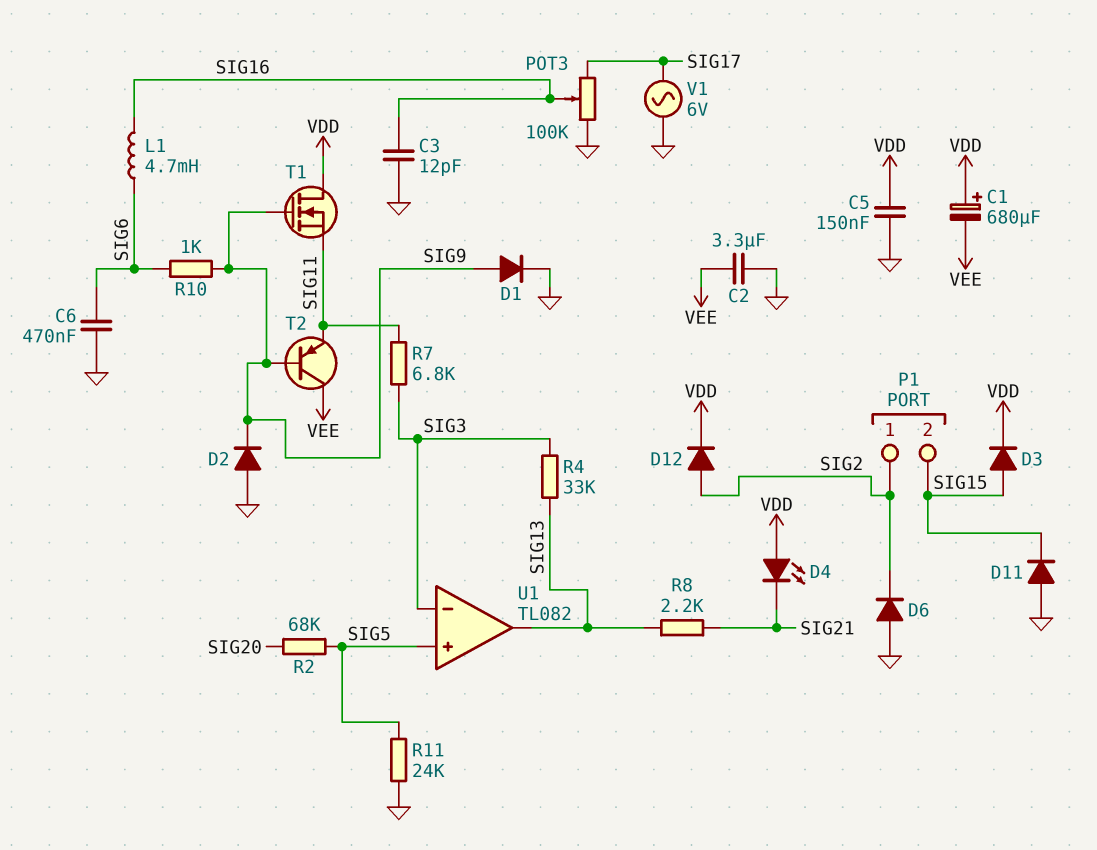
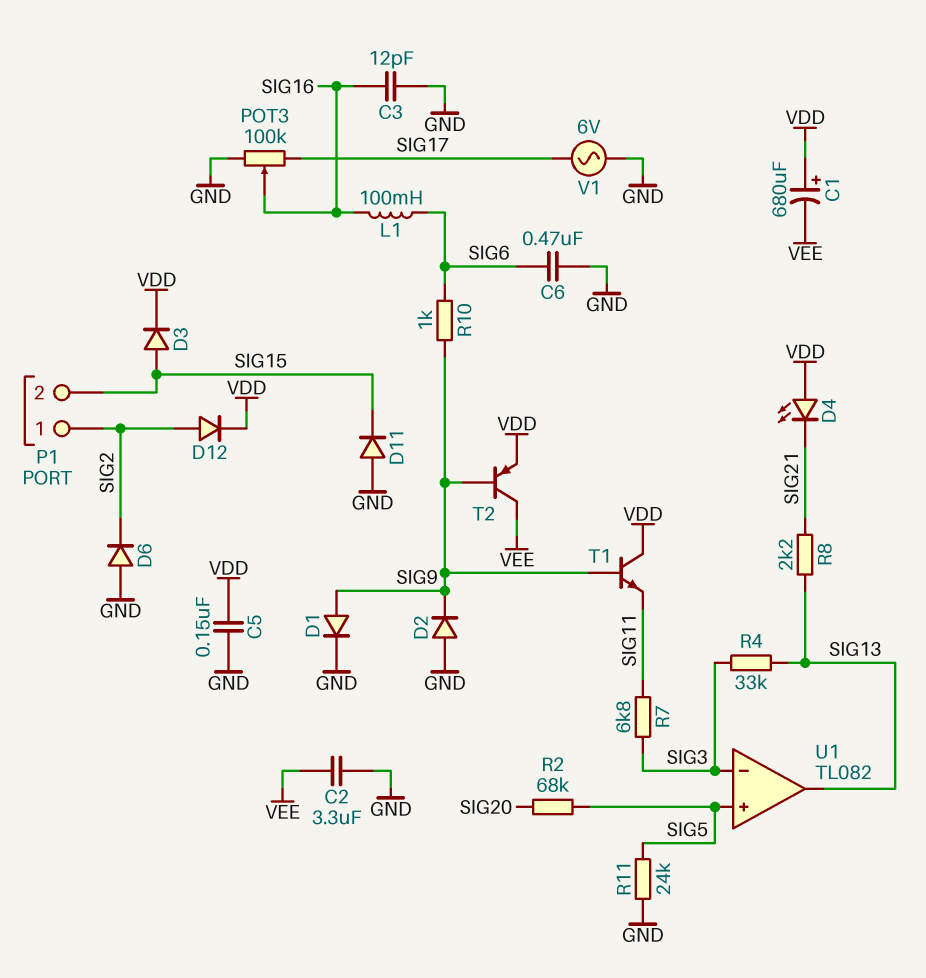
L1: 4.7mH (SIG6, SIG16) -> 100mH (SIG6, SIG16)
T1: NMOS (G SIG9, D VDD, S SIG11) -> NPN (B SIG9, C VDD, E SIG11)
T2: PNP (B SIG9, C VEE, E SIG11) -> PNP (B SIG9, C VEE, E VDD)

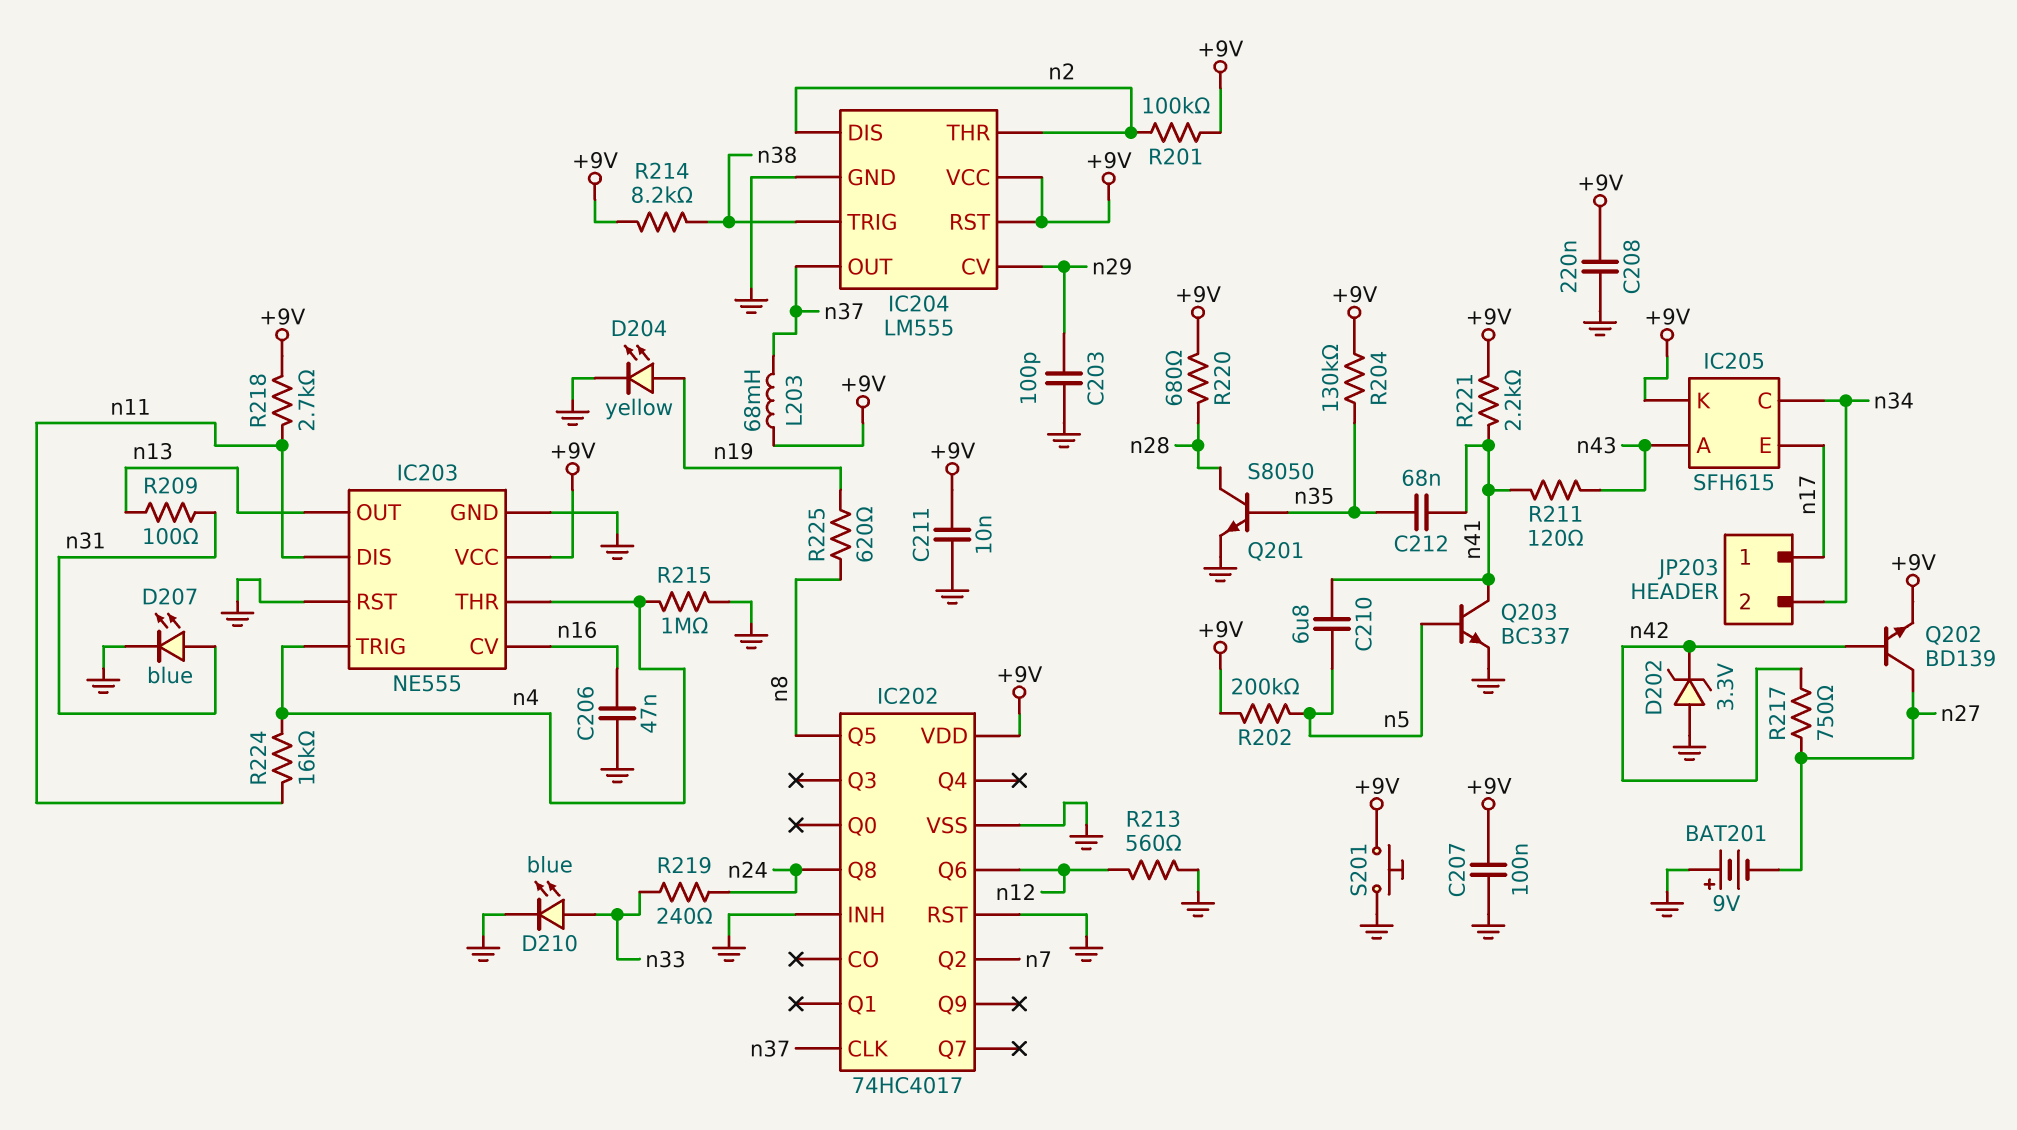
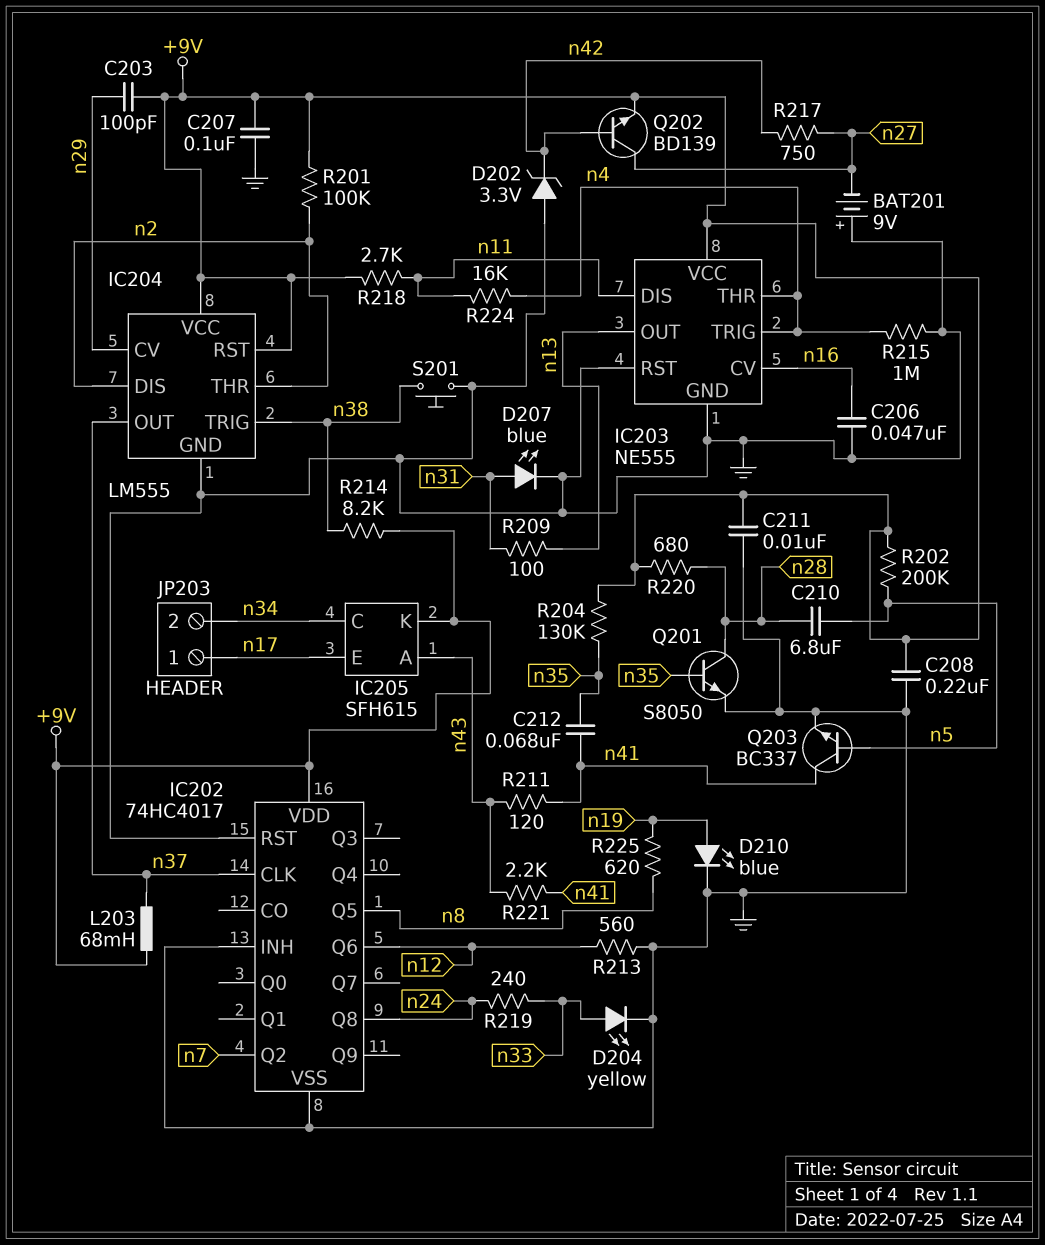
C203: 100pF (GND, n29) -> 100pF (+9V, n29)
C210: 6.8uF (n5, n41) -> 6.8uF (n5, n28)
D204: LED yellow (A n19, K GND) -> LED yellow (A n33, K GND)
D210: LED blue (A n33, K GND) -> LED blue (A n19, K GND)
R221: 2.2k (+9V, n41) -> 2.2k (n41, n43)
S201: button (+9V, GND) -> button (GND, n38)

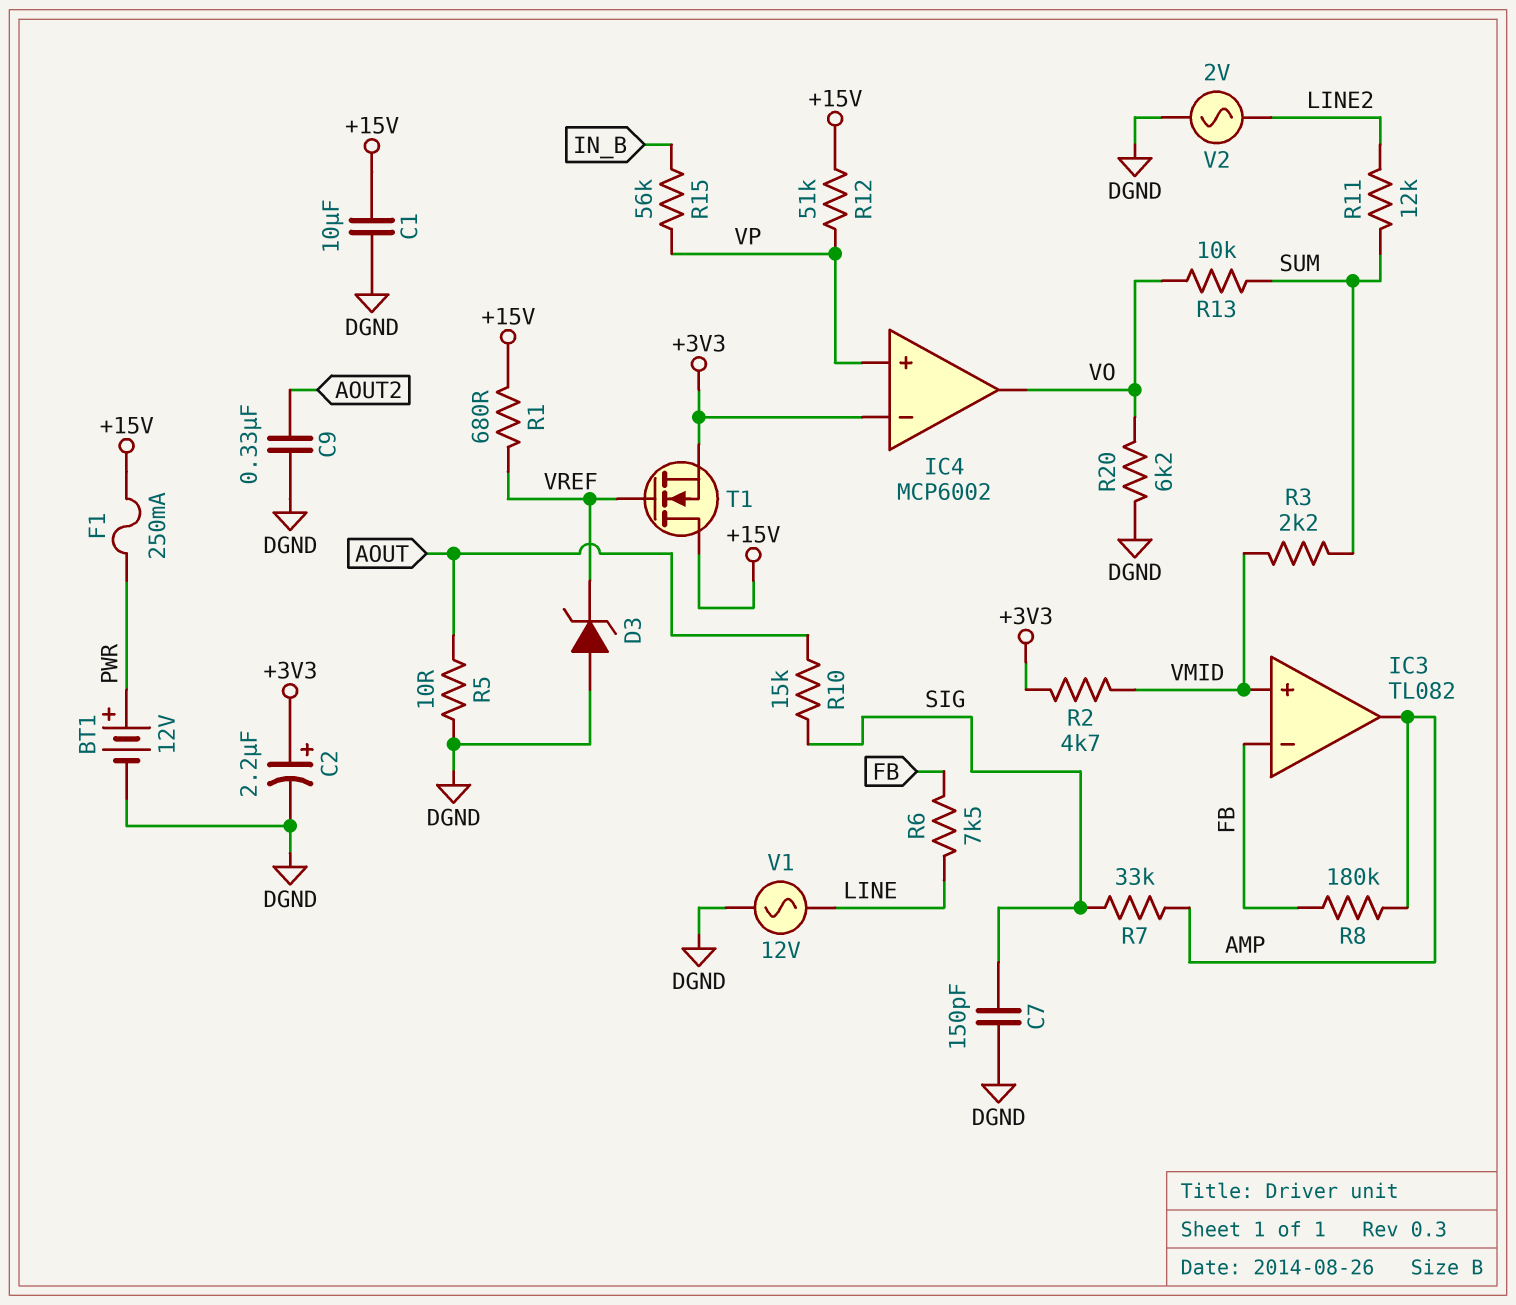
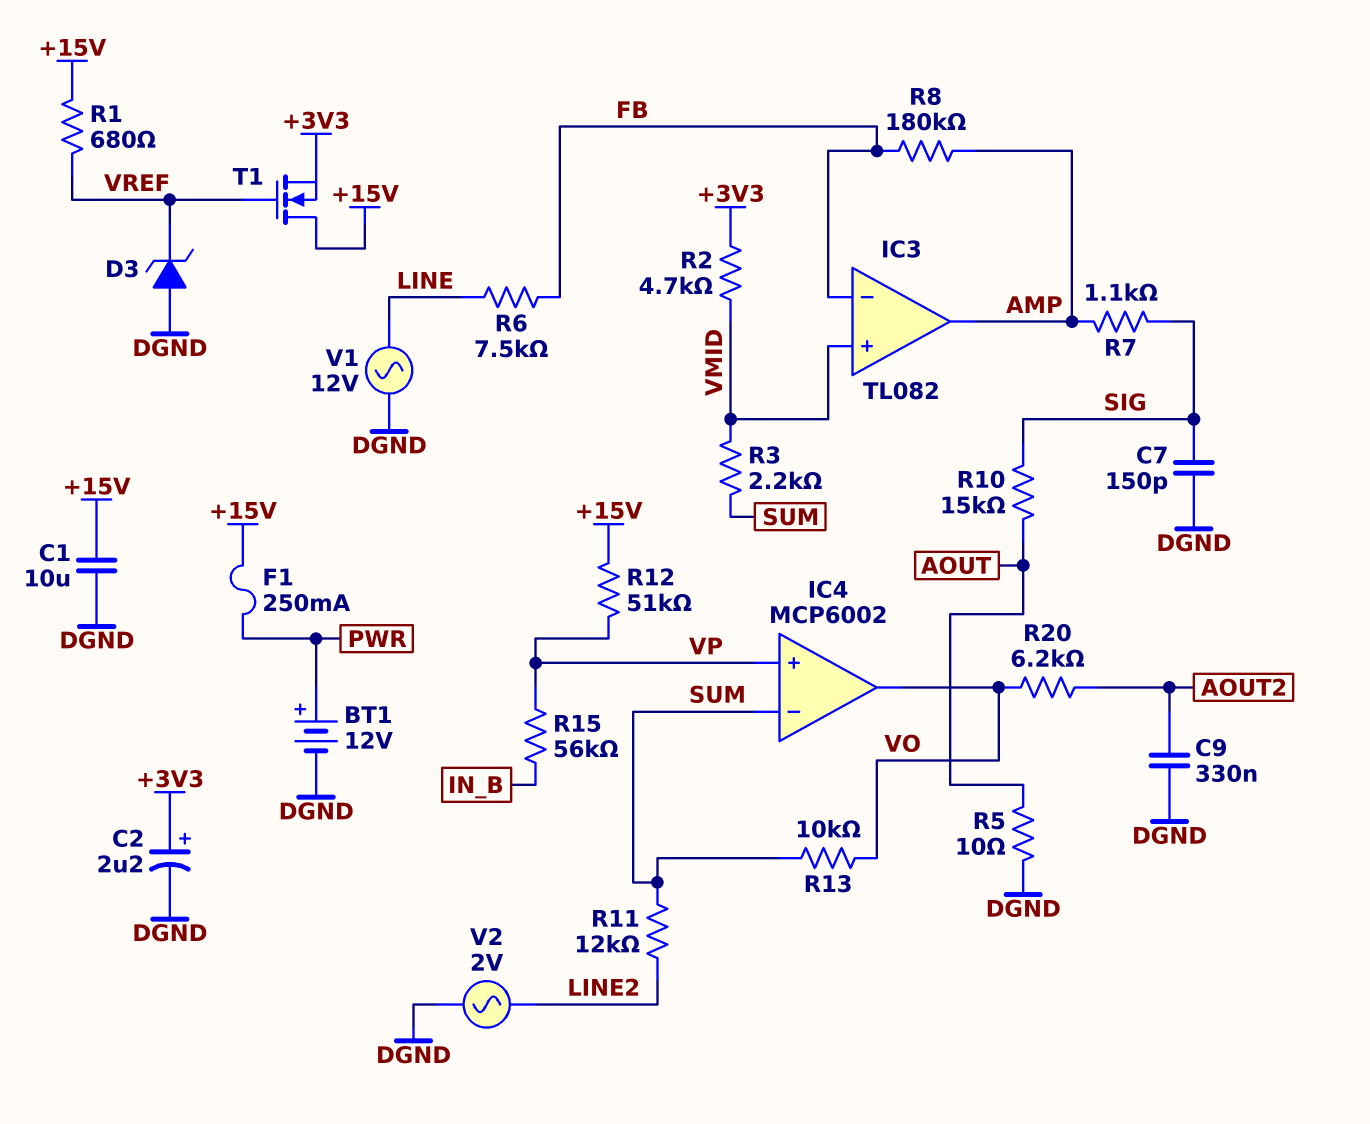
IC4 pin in-: +3V3 -> SUM
R7: 33k (AMP, SIG) -> 1.1k (AMP, SIG)
R20: 6.2k (DGND, VO) -> 6.2k (AOUT2, VO)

-*-

▸ Exercise description: Please keep the pictures out and reproduce the records above exactly.

▸ Reply to the task:
L1: 4.7mH (SIG6, SIG16) -> 100mH (SIG6, SIG16)
T1: NMOS (G SIG9, D VDD, S SIG11) -> NPN (B SIG9, C VDD, E SIG11)
T2: PNP (B SIG9, C VEE, E SIG11) -> PNP (B SIG9, C VEE, E VDD)

C203: 100pF (GND, n29) -> 100pF (+9V, n29)
C210: 6.8uF (n5, n41) -> 6.8uF (n5, n28)
D204: LED yellow (A n19, K GND) -> LED yellow (A n33, K GND)
D210: LED blue (A n33, K GND) -> LED blue (A n19, K GND)
R221: 2.2k (+9V, n41) -> 2.2k (n41, n43)
S201: button (+9V, GND) -> button (GND, n38)

IC4 pin in-: +3V3 -> SUM
R7: 33k (AMP, SIG) -> 1.1k (AMP, SIG)
R20: 6.2k (DGND, VO) -> 6.2k (AOUT2, VO)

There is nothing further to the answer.